MATERIAL PROVIDED ▸

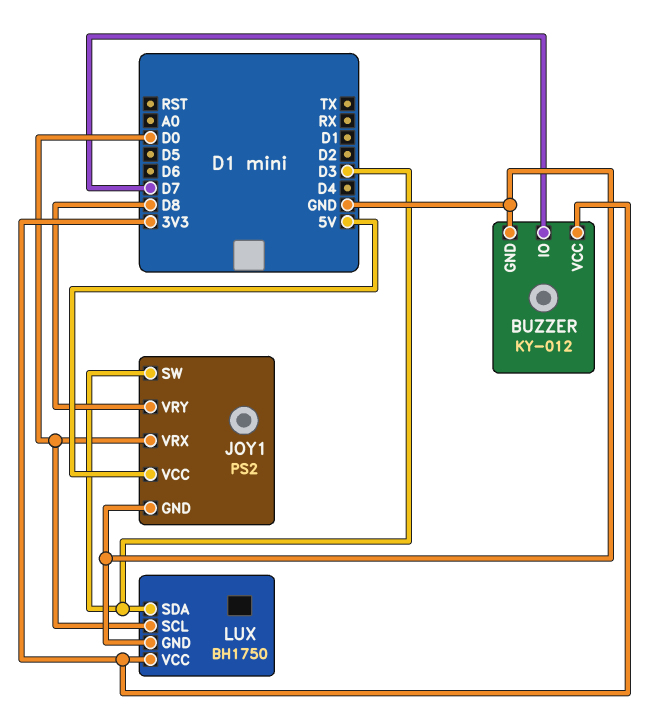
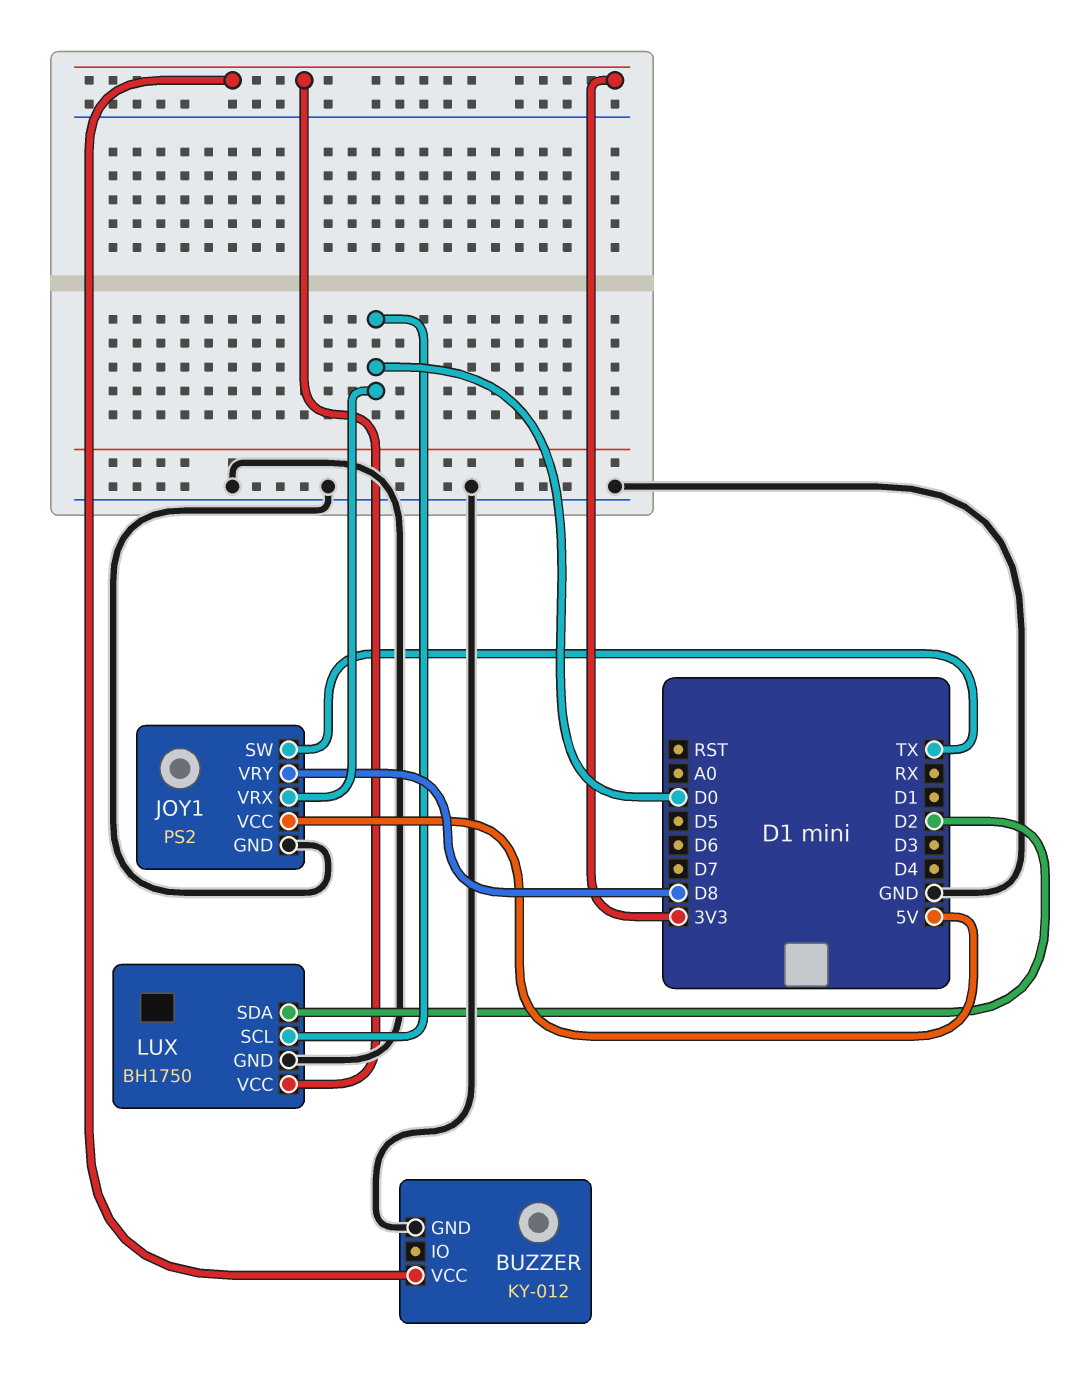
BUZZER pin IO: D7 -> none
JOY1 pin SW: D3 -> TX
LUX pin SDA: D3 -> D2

==

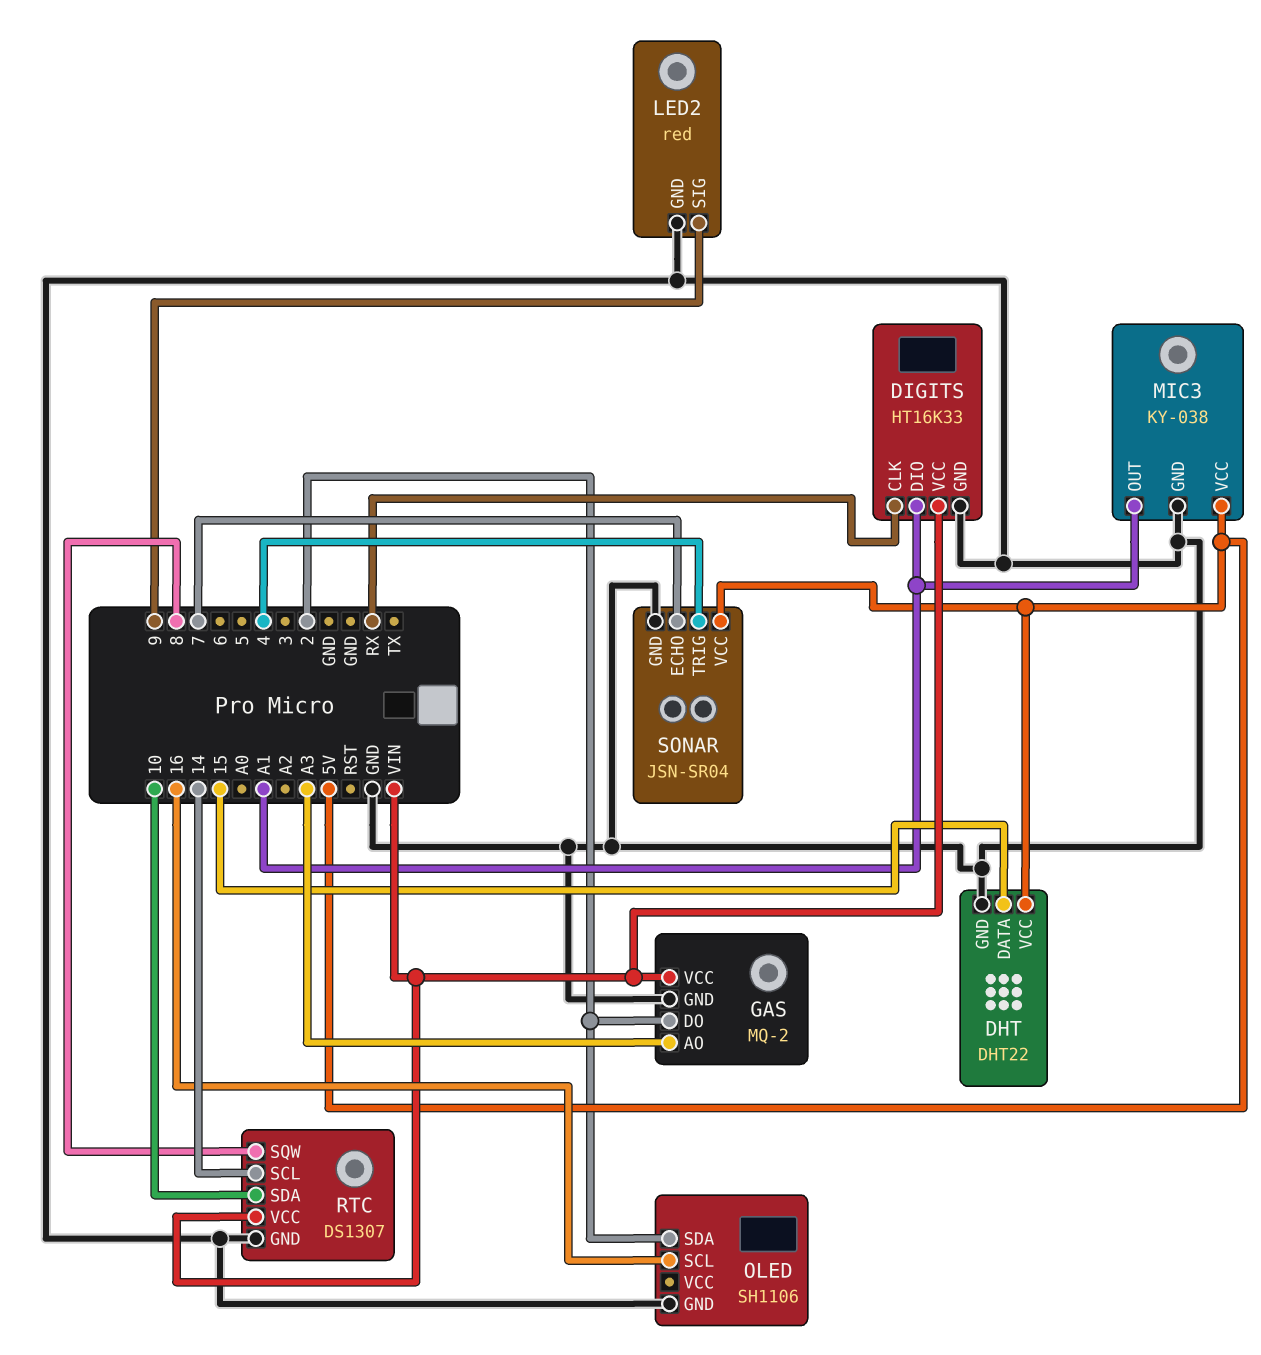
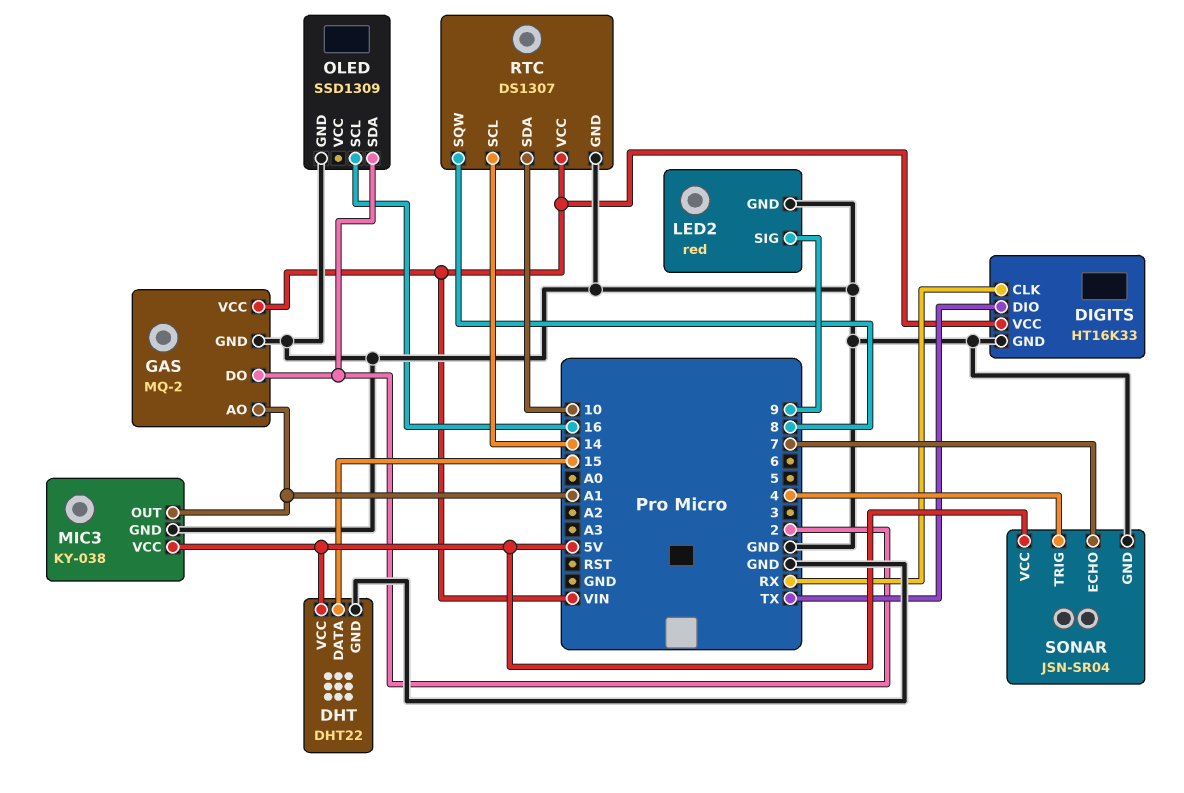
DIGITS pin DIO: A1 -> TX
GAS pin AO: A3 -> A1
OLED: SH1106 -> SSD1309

PROBLEM ▸ The output should be exactly the lines above from the line containing "BUZZER pin IO: D7 -> none" to the line containing "LUX pin SDA: D3 -> D2", inclusive, with no other lines.

YOUR SOLUTION ▸
BUZZER pin IO: D7 -> none
JOY1 pin SW: D3 -> TX
LUX pin SDA: D3 -> D2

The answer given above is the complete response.